# TASK:
Count how many lines in the items below contain the string "kern", treating uppercase and lowercase as different. Reply with the number alone.

(Records excerpted from a collection)
╔══

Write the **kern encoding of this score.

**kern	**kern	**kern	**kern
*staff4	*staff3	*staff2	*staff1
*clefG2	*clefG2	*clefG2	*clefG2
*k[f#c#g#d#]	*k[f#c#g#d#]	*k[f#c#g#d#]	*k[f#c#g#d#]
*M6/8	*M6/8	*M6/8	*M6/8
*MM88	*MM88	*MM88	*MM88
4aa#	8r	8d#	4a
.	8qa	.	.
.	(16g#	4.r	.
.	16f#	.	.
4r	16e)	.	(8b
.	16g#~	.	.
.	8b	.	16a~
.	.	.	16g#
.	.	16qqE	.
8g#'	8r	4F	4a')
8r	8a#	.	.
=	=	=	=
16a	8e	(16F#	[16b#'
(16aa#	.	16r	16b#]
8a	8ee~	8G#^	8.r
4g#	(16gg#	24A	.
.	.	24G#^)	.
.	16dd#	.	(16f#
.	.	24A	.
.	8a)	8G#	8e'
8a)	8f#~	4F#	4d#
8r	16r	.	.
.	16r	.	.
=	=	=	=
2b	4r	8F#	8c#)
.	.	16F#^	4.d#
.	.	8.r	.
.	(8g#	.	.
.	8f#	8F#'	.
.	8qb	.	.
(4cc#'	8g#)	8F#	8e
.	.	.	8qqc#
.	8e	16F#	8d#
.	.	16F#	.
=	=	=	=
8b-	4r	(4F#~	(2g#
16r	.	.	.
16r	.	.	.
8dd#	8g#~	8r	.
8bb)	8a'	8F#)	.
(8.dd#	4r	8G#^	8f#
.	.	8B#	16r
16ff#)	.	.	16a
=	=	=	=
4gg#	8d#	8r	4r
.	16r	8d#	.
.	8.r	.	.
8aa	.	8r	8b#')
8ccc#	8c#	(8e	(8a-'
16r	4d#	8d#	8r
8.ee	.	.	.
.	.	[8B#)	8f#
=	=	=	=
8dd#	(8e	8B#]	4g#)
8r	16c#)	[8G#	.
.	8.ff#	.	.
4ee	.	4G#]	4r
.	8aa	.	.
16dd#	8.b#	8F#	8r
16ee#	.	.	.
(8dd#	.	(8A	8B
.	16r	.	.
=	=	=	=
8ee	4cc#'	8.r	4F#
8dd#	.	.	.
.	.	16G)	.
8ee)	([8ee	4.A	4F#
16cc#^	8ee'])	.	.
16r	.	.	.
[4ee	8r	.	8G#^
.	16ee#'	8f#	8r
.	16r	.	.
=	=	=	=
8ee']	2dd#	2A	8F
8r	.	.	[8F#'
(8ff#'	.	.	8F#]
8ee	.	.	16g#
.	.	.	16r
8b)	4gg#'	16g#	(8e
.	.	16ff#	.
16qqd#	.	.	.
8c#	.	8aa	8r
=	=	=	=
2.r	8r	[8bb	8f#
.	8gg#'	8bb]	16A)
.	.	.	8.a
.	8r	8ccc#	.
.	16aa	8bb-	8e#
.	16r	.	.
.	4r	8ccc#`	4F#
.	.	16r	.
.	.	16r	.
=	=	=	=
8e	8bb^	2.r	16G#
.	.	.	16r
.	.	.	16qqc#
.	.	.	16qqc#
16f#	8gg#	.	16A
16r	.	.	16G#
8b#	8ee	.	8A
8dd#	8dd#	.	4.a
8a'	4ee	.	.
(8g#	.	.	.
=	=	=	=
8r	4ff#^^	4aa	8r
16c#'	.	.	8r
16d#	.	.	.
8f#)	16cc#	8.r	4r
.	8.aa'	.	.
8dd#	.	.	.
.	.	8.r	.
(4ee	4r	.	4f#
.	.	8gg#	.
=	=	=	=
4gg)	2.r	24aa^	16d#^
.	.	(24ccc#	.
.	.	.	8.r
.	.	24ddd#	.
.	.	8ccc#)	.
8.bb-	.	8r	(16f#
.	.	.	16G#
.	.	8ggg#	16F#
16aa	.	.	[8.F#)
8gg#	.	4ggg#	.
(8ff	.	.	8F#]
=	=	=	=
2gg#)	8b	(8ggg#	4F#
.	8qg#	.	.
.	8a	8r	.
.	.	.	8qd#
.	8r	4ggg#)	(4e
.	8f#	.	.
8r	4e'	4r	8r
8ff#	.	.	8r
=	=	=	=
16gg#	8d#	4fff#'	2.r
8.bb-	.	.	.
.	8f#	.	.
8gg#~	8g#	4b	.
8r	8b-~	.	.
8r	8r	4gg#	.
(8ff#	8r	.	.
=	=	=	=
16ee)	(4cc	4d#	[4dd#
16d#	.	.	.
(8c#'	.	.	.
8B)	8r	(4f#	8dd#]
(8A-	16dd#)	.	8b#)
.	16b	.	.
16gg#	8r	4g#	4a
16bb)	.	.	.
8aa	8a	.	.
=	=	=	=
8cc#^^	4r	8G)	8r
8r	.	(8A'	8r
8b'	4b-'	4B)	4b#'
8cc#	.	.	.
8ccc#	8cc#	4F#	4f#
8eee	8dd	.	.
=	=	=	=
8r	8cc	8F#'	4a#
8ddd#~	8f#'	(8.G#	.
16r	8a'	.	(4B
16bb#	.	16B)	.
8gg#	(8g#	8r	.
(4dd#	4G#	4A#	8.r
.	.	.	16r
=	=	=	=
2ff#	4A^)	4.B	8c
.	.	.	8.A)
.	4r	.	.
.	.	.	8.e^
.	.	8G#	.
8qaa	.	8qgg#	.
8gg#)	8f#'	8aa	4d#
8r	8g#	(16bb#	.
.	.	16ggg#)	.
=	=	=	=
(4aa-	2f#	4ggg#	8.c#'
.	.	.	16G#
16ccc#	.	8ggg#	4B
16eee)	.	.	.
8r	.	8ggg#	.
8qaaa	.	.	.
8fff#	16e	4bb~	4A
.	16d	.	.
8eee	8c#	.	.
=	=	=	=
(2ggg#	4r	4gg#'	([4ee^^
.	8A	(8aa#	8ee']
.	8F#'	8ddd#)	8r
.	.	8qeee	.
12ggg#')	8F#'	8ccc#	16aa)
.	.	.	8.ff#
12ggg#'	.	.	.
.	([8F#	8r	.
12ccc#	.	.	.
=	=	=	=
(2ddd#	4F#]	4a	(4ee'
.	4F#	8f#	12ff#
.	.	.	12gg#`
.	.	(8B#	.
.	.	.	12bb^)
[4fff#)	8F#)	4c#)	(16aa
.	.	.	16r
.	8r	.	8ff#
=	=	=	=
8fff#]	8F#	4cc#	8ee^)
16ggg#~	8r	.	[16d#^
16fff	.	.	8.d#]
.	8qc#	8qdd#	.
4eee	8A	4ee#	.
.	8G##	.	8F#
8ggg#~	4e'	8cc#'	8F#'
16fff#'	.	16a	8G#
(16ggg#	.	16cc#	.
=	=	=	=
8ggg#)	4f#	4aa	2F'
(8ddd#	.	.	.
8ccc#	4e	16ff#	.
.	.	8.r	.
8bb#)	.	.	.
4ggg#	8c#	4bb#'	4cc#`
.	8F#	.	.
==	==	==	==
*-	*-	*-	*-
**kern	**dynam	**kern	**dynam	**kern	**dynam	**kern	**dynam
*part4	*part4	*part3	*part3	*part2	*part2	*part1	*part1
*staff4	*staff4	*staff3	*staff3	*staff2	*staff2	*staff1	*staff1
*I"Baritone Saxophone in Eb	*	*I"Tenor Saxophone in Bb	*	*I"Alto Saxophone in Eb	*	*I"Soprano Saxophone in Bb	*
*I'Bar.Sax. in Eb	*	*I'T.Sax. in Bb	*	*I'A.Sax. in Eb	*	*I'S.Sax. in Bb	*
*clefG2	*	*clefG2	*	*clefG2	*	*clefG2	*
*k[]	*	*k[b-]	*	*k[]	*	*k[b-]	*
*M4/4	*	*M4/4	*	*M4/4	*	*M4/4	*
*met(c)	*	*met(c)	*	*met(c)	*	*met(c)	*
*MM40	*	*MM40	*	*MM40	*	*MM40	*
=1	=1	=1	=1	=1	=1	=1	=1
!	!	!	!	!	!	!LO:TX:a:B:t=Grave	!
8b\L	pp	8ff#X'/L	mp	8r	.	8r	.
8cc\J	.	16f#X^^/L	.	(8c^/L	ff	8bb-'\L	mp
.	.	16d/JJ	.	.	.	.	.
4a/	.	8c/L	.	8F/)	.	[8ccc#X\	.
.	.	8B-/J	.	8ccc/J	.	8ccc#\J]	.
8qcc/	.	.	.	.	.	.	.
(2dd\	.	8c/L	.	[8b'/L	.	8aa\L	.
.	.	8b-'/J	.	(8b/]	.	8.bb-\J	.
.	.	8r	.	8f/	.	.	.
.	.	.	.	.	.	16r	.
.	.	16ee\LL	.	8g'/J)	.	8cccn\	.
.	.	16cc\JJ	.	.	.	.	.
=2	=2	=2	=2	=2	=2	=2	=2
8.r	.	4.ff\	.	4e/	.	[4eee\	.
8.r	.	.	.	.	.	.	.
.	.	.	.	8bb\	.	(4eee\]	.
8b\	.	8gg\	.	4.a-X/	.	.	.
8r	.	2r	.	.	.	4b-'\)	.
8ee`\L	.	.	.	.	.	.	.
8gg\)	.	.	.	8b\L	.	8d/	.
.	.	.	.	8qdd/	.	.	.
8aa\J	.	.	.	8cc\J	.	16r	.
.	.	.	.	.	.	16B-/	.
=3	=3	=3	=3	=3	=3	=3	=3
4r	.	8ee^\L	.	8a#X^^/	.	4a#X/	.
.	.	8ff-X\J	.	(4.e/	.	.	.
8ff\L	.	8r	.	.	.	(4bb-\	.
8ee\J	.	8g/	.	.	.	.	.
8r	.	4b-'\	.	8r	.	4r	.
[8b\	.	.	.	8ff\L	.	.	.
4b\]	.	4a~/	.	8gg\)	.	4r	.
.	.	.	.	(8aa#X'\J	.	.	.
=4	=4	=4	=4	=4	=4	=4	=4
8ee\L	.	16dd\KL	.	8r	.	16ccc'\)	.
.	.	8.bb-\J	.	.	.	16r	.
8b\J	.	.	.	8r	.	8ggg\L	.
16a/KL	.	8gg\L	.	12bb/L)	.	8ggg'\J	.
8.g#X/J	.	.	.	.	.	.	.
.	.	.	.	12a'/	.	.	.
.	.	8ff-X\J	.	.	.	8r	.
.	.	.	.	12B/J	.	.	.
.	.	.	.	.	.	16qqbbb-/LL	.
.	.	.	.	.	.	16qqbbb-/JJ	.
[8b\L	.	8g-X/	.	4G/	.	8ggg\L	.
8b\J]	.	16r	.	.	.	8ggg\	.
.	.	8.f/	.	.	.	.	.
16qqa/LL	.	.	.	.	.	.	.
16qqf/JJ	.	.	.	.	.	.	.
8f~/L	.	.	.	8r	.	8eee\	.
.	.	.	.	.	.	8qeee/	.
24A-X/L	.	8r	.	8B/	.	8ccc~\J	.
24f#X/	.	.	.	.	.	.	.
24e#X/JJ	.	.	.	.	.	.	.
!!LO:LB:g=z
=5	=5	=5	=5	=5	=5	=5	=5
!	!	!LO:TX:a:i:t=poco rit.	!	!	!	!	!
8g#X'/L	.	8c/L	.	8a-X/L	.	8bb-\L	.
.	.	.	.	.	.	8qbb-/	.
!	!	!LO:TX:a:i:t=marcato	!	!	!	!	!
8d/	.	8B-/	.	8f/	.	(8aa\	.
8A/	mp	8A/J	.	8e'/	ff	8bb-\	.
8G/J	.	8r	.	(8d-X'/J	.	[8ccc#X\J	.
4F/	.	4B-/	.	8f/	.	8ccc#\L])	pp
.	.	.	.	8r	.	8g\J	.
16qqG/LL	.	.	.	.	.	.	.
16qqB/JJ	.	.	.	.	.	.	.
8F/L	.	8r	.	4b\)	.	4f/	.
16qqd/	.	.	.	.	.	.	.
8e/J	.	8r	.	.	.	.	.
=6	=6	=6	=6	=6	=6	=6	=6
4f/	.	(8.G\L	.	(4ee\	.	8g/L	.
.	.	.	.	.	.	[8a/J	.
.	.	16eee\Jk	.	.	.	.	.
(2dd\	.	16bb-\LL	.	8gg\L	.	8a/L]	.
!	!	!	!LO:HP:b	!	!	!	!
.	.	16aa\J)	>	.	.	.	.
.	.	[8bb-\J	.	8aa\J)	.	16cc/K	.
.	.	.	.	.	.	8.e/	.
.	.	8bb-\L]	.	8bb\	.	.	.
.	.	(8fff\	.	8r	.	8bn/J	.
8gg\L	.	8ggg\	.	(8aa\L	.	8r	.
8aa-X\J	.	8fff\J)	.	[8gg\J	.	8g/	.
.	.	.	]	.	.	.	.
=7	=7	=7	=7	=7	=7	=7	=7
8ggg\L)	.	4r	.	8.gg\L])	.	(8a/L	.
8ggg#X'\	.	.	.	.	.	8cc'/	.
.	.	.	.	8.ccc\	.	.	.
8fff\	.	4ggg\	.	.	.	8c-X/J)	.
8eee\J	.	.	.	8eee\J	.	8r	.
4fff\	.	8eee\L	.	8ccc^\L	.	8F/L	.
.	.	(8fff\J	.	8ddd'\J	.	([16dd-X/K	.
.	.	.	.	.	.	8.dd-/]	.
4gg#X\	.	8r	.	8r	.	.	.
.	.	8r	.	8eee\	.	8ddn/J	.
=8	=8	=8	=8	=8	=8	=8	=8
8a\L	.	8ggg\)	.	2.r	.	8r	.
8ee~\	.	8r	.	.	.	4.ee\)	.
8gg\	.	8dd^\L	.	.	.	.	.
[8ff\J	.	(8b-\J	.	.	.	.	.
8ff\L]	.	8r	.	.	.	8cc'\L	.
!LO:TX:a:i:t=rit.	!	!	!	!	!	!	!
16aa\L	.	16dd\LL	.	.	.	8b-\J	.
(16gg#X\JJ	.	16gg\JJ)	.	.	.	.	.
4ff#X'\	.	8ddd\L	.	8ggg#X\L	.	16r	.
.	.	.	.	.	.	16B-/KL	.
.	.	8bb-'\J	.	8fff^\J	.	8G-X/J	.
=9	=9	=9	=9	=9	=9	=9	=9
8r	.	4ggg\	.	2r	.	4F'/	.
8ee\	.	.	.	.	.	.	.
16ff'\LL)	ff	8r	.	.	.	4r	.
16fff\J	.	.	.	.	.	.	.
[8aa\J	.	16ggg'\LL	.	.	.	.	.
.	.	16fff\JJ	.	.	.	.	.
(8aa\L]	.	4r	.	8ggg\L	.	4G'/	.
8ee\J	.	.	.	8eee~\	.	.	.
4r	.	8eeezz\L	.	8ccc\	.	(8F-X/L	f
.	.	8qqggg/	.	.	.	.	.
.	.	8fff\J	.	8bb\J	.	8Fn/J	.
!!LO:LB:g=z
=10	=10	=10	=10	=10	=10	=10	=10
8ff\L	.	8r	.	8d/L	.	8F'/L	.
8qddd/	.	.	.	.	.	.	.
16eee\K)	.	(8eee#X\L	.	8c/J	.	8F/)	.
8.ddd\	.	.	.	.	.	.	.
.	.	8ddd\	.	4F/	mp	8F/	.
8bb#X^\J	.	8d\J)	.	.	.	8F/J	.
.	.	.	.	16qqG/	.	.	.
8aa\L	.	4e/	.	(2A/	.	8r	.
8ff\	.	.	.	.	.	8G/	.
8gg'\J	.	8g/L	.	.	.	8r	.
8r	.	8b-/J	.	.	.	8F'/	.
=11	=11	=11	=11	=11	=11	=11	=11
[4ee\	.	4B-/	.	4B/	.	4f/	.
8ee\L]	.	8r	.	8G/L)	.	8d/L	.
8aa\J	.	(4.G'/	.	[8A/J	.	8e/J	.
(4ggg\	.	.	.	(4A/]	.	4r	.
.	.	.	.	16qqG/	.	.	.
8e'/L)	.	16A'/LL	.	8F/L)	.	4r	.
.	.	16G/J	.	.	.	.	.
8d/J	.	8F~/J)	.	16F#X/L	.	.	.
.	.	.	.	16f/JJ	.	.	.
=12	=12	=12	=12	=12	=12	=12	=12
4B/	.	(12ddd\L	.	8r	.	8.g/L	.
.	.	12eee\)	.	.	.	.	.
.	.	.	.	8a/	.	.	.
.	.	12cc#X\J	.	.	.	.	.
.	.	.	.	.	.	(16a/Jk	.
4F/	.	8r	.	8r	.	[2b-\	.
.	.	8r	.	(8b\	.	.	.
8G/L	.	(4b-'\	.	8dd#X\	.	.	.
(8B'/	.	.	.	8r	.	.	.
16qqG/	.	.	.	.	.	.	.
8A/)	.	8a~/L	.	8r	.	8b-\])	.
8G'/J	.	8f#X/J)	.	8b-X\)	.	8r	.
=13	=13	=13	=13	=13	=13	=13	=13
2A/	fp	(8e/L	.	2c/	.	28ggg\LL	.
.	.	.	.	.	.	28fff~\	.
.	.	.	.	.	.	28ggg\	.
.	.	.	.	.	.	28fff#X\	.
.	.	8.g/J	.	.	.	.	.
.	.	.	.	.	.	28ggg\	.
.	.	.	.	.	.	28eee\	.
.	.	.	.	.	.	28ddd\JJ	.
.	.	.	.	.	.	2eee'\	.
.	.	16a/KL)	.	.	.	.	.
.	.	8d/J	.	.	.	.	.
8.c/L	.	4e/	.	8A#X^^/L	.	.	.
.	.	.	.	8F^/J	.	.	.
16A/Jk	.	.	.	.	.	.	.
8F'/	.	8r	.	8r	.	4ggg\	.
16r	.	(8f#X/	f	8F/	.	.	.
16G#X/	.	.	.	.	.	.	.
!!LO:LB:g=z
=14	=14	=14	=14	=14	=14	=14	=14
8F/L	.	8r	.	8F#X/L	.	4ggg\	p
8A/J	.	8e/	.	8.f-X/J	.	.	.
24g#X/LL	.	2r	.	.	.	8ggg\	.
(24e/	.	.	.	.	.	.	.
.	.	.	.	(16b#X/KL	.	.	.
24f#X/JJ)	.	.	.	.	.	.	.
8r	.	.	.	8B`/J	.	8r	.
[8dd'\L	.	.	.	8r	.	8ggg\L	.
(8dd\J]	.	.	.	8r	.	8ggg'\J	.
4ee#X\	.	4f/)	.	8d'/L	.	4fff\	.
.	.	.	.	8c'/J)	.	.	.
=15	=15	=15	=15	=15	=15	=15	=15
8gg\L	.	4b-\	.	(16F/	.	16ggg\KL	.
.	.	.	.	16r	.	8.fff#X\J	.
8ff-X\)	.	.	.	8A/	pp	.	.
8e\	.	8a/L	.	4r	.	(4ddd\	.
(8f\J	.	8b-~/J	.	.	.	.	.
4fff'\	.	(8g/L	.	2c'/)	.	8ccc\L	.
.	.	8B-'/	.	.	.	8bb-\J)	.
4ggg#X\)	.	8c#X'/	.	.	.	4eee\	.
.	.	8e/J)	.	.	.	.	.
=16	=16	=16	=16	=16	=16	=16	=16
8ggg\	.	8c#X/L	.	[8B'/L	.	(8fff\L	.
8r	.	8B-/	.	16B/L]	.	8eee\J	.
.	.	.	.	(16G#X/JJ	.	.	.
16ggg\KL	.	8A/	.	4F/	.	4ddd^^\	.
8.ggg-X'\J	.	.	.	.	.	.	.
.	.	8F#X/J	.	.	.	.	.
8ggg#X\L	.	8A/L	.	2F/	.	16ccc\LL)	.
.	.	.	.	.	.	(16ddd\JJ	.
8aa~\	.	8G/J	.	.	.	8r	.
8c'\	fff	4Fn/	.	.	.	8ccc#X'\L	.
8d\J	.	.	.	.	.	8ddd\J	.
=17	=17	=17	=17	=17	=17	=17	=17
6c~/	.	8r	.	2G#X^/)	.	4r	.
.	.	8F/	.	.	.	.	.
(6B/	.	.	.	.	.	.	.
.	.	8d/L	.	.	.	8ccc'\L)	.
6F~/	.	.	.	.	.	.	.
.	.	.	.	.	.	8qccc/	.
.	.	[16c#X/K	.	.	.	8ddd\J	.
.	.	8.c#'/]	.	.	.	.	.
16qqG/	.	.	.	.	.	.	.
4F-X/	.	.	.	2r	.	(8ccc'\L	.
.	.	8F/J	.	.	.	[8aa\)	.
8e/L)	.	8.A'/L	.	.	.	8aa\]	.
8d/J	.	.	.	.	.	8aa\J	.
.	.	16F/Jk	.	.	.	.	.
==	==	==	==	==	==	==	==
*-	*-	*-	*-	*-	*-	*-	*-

╚══

# WORKED SOLUTION:
3